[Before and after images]
::::::::
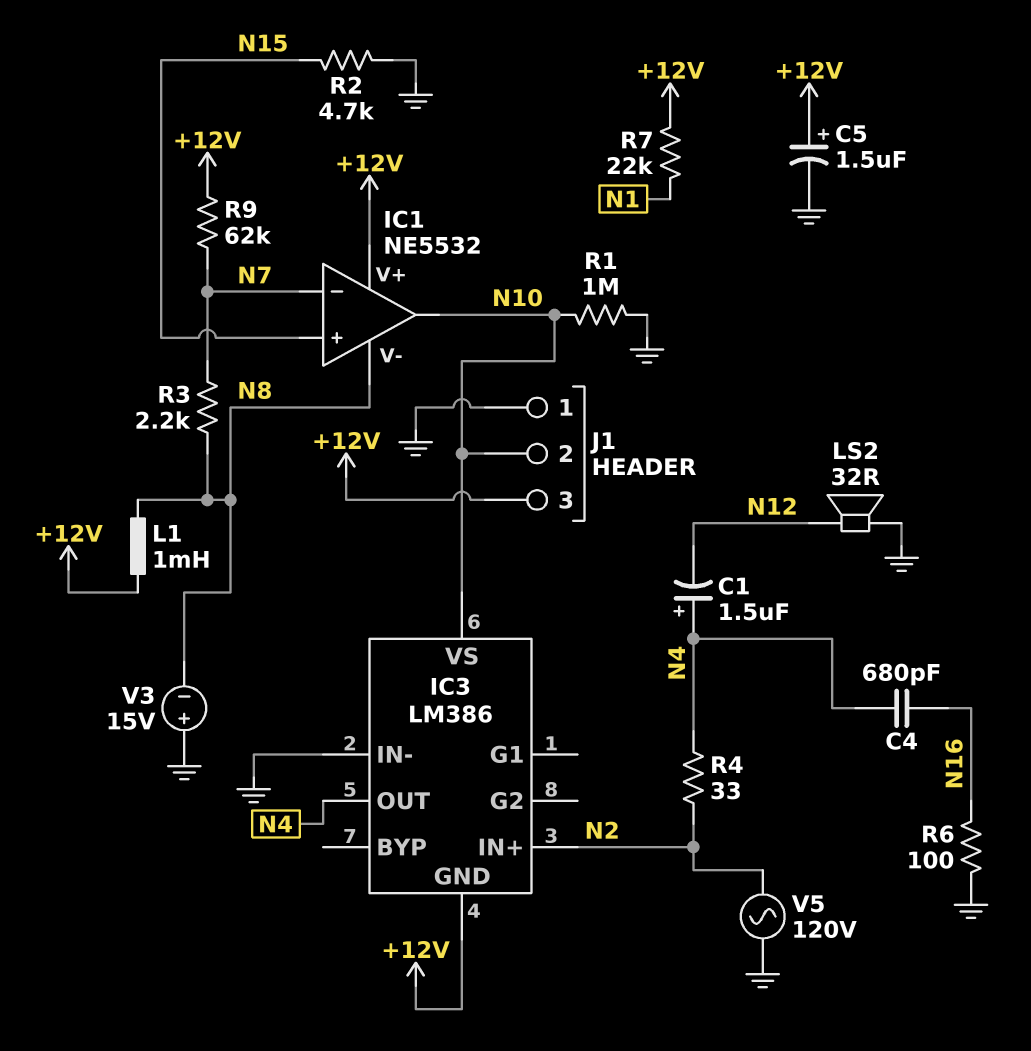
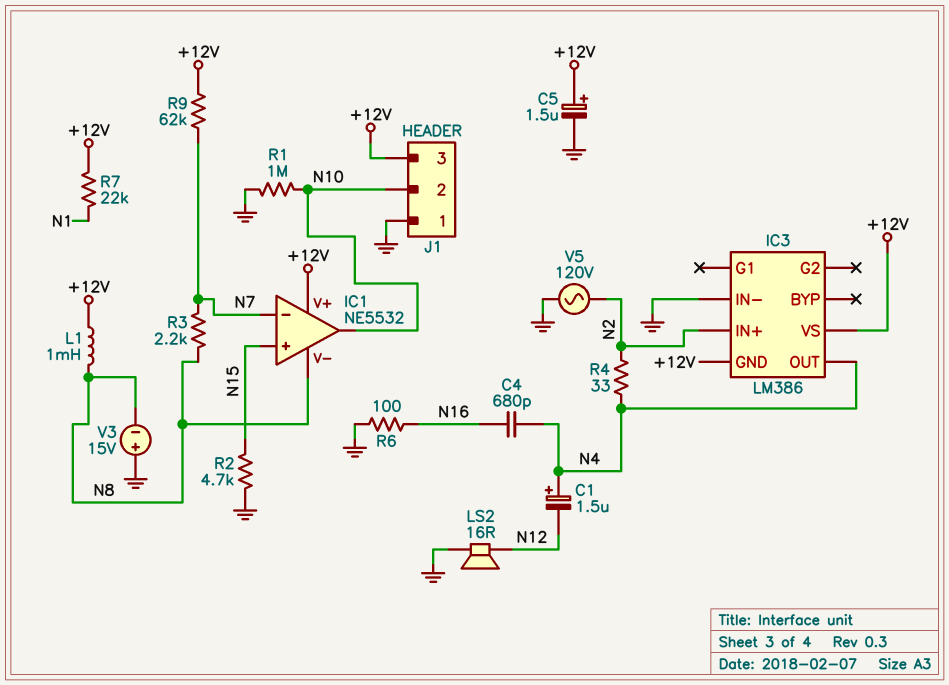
IC3 pin VS: N10 -> +12V
LS2: speaker 32R (GND, N12) -> speaker 16R (GND, N12)

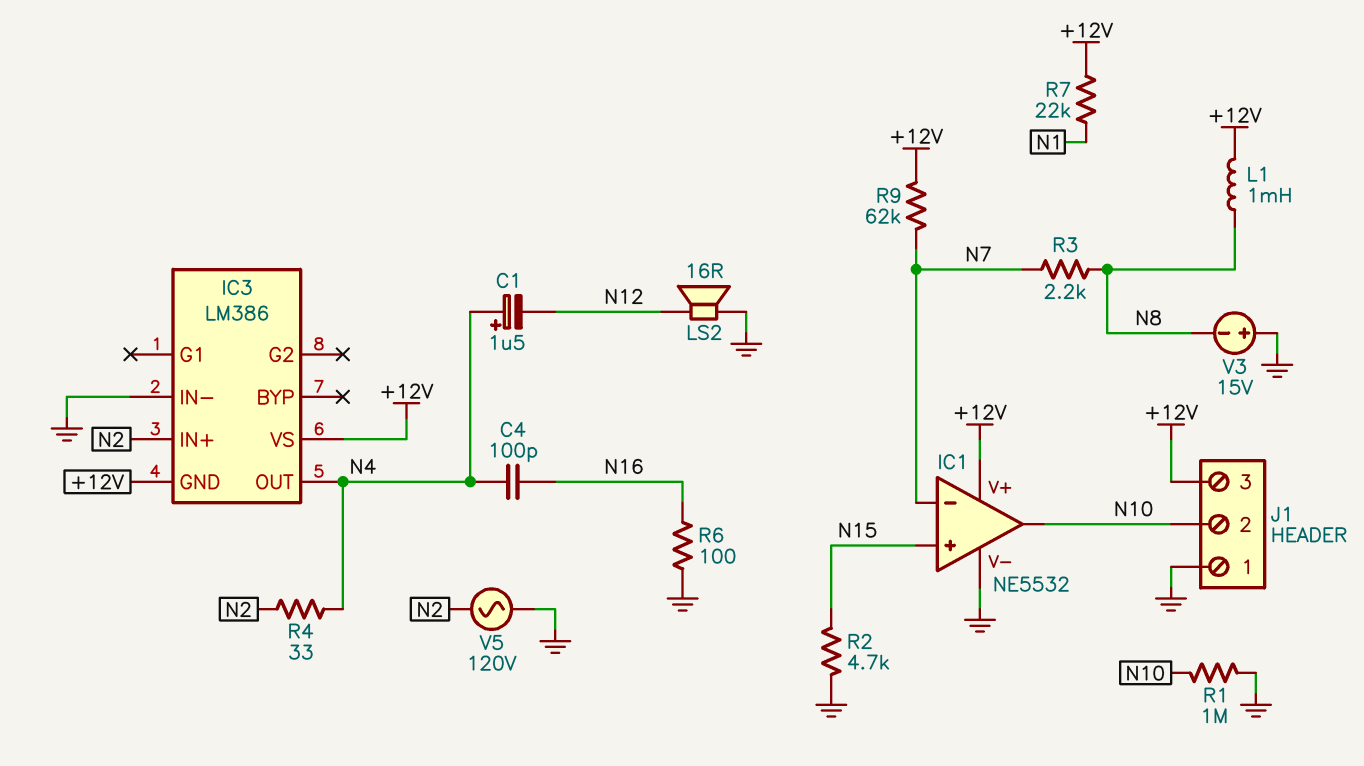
C4: 680pF (N4, N16) -> 100pF (N4, N16)
C5: 1.5uF (plus +12V, minus GND) -> none
IC1 pin V-: N8 -> GND

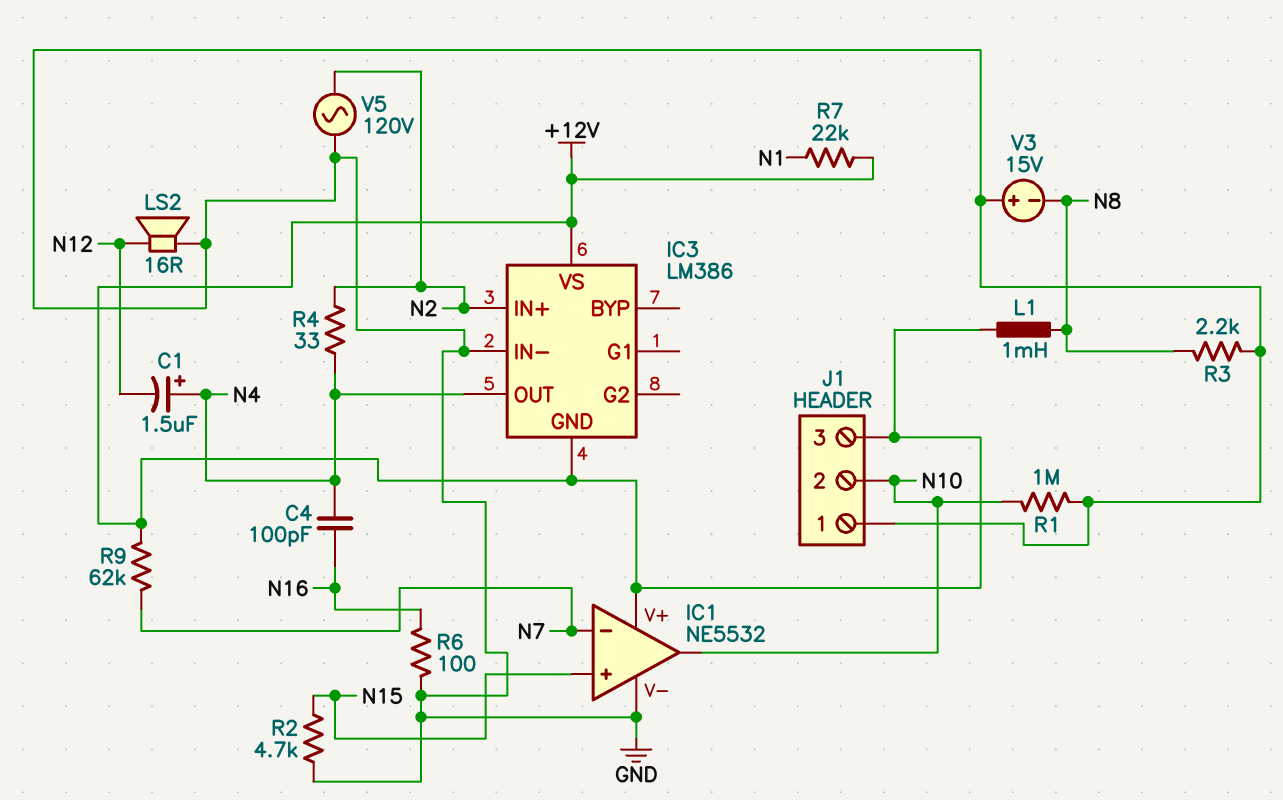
R3: 2.2k (N7, N8) -> 2.2k (GND, N8)

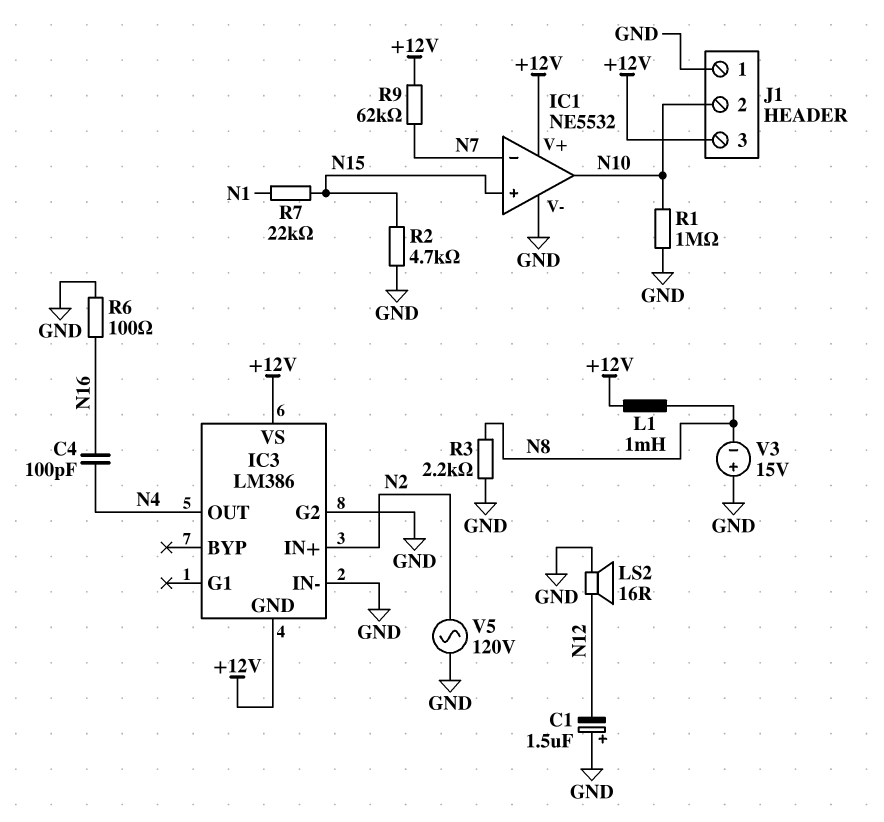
C1: 1.5uF (plus N4, minus N12) -> 1.5uF (plus GND, minus N12)
IC3 pin G2: none -> GND
R4: 33 (N2, N4) -> none
R7: 22k (+12V, N1) -> 22k (N1, N15)

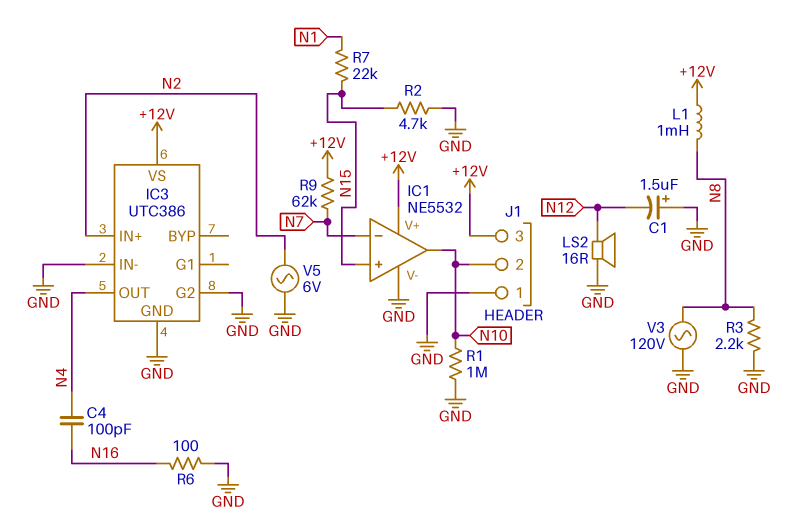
IC3: LM386 -> UTC386
IC3 pin GND: +12V -> GND
V3: 15V (plus GND, minus N8) -> AC 120V (GND, N8)
V5: AC 120V (GND, N2) -> AC 6V (GND, N2)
::::::::
Task to complete :: Could you please repeat the entries above exactly, with every picture left out?

Finished exercise ::
IC3 pin VS: N10 -> +12V
LS2: speaker 32R (GND, N12) -> speaker 16R (GND, N12)

C4: 680pF (N4, N16) -> 100pF (N4, N16)
C5: 1.5uF (plus +12V, minus GND) -> none
IC1 pin V-: N8 -> GND

R3: 2.2k (N7, N8) -> 2.2k (GND, N8)

C1: 1.5uF (plus N4, minus N12) -> 1.5uF (plus GND, minus N12)
IC3 pin G2: none -> GND
R4: 33 (N2, N4) -> none
R7: 22k (+12V, N1) -> 22k (N1, N15)

IC3: LM386 -> UTC386
IC3 pin GND: +12V -> GND
V3: 15V (plus GND, minus N8) -> AC 120V (GND, N8)
V5: AC 120V (GND, N2) -> AC 6V (GND, N2)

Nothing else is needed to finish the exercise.